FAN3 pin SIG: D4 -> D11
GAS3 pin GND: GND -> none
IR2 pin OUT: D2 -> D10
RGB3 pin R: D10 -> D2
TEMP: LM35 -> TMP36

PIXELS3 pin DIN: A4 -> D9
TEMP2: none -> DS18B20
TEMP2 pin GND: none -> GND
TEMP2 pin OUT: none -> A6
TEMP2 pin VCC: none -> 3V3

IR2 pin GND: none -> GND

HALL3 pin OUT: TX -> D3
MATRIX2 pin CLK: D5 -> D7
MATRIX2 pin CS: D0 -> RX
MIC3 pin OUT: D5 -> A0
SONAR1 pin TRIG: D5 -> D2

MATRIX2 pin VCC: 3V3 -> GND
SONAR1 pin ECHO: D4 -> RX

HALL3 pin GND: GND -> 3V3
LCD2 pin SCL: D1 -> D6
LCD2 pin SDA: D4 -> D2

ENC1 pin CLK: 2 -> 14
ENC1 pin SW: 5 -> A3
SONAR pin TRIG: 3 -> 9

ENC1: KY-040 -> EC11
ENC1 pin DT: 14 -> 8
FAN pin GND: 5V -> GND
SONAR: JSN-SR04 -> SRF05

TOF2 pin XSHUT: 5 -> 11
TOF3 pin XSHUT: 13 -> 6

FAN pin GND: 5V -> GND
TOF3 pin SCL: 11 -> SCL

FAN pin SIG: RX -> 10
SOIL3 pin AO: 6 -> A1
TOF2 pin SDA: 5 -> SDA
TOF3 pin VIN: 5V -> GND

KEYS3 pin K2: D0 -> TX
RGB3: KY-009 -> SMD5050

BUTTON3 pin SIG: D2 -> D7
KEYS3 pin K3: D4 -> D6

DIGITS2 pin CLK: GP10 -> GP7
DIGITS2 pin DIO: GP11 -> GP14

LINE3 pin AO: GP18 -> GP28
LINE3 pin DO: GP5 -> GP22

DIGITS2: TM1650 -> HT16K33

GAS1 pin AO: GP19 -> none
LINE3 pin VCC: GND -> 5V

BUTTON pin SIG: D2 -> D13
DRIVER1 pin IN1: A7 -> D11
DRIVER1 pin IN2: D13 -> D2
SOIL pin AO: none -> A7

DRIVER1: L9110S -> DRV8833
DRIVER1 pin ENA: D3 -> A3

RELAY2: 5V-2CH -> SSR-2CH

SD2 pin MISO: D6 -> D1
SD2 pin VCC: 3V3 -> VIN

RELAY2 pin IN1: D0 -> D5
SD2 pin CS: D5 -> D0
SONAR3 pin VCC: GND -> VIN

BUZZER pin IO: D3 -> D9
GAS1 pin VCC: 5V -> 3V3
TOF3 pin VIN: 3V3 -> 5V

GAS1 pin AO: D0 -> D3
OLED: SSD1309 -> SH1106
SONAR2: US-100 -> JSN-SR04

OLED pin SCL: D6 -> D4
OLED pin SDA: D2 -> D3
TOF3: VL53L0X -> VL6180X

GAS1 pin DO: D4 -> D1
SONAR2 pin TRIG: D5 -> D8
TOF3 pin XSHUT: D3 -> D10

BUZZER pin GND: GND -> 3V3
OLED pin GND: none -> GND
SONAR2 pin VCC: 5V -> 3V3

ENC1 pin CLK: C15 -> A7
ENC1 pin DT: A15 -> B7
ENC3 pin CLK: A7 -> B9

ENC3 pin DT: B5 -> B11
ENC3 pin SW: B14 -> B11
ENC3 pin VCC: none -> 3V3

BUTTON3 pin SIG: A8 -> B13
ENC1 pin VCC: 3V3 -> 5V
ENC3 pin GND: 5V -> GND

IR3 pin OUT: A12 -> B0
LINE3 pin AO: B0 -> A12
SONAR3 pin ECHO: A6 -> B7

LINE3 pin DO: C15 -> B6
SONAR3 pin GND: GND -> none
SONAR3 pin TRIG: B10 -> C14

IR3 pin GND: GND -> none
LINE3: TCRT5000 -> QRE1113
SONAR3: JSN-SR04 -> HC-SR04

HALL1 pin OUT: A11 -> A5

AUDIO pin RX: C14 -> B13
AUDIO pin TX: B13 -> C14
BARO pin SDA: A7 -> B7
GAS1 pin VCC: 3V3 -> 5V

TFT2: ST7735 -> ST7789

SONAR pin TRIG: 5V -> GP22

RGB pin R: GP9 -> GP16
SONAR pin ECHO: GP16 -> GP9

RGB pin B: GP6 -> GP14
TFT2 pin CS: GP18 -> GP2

### [Work instruction]
The full listing must be retyped precisely, with no line left out.

### [Answer to this task]
FAN3 pin SIG: D4 -> D11
GAS3 pin GND: GND -> none
IR2 pin OUT: D2 -> D10
RGB3 pin R: D10 -> D2
TEMP: LM35 -> TMP36

PIXELS3 pin DIN: A4 -> D9
TEMP2: none -> DS18B20
TEMP2 pin GND: none -> GND
TEMP2 pin OUT: none -> A6
TEMP2 pin VCC: none -> 3V3

IR2 pin GND: none -> GND

HALL3 pin OUT: TX -> D3
MATRIX2 pin CLK: D5 -> D7
MATRIX2 pin CS: D0 -> RX
MIC3 pin OUT: D5 -> A0
SONAR1 pin TRIG: D5 -> D2

MATRIX2 pin VCC: 3V3 -> GND
SONAR1 pin ECHO: D4 -> RX

HALL3 pin GND: GND -> 3V3
LCD2 pin SCL: D1 -> D6
LCD2 pin SDA: D4 -> D2

ENC1 pin CLK: 2 -> 14
ENC1 pin SW: 5 -> A3
SONAR pin TRIG: 3 -> 9

ENC1: KY-040 -> EC11
ENC1 pin DT: 14 -> 8
FAN pin GND: 5V -> GND
SONAR: JSN-SR04 -> SRF05

TOF2 pin XSHUT: 5 -> 11
TOF3 pin XSHUT: 13 -> 6

FAN pin GND: 5V -> GND
TOF3 pin SCL: 11 -> SCL

FAN pin SIG: RX -> 10
SOIL3 pin AO: 6 -> A1
TOF2 pin SDA: 5 -> SDA
TOF3 pin VIN: 5V -> GND

KEYS3 pin K2: D0 -> TX
RGB3: KY-009 -> SMD5050

BUTTON3 pin SIG: D2 -> D7
KEYS3 pin K3: D4 -> D6

DIGITS2 pin CLK: GP10 -> GP7
DIGITS2 pin DIO: GP11 -> GP14

LINE3 pin AO: GP18 -> GP28
LINE3 pin DO: GP5 -> GP22

DIGITS2: TM1650 -> HT16K33

GAS1 pin AO: GP19 -> none
LINE3 pin VCC: GND -> 5V

BUTTON pin SIG: D2 -> D13
DRIVER1 pin IN1: A7 -> D11
DRIVER1 pin IN2: D13 -> D2
SOIL pin AO: none -> A7

DRIVER1: L9110S -> DRV8833
DRIVER1 pin ENA: D3 -> A3

RELAY2: 5V-2CH -> SSR-2CH

SD2 pin MISO: D6 -> D1
SD2 pin VCC: 3V3 -> VIN

RELAY2 pin IN1: D0 -> D5
SD2 pin CS: D5 -> D0
SONAR3 pin VCC: GND -> VIN

BUZZER pin IO: D3 -> D9
GAS1 pin VCC: 5V -> 3V3
TOF3 pin VIN: 3V3 -> 5V

GAS1 pin AO: D0 -> D3
OLED: SSD1309 -> SH1106
SONAR2: US-100 -> JSN-SR04

OLED pin SCL: D6 -> D4
OLED pin SDA: D2 -> D3
TOF3: VL53L0X -> VL6180X

GAS1 pin DO: D4 -> D1
SONAR2 pin TRIG: D5 -> D8
TOF3 pin XSHUT: D3 -> D10

BUZZER pin GND: GND -> 3V3
OLED pin GND: none -> GND
SONAR2 pin VCC: 5V -> 3V3

ENC1 pin CLK: C15 -> A7
ENC1 pin DT: A15 -> B7
ENC3 pin CLK: A7 -> B9

ENC3 pin DT: B5 -> B11
ENC3 pin SW: B14 -> B11
ENC3 pin VCC: none -> 3V3

BUTTON3 pin SIG: A8 -> B13
ENC1 pin VCC: 3V3 -> 5V
ENC3 pin GND: 5V -> GND

IR3 pin OUT: A12 -> B0
LINE3 pin AO: B0 -> A12
SONAR3 pin ECHO: A6 -> B7

LINE3 pin DO: C15 -> B6
SONAR3 pin GND: GND -> none
SONAR3 pin TRIG: B10 -> C14

IR3 pin GND: GND -> none
LINE3: TCRT5000 -> QRE1113
SONAR3: JSN-SR04 -> HC-SR04

HALL1 pin OUT: A11 -> A5

AUDIO pin RX: C14 -> B13
AUDIO pin TX: B13 -> C14
BARO pin SDA: A7 -> B7
GAS1 pin VCC: 3V3 -> 5V

TFT2: ST7735 -> ST7789

SONAR pin TRIG: 5V -> GP22

RGB pin R: GP9 -> GP16
SONAR pin ECHO: GP16 -> GP9

RGB pin B: GP6 -> GP14
TFT2 pin CS: GP18 -> GP2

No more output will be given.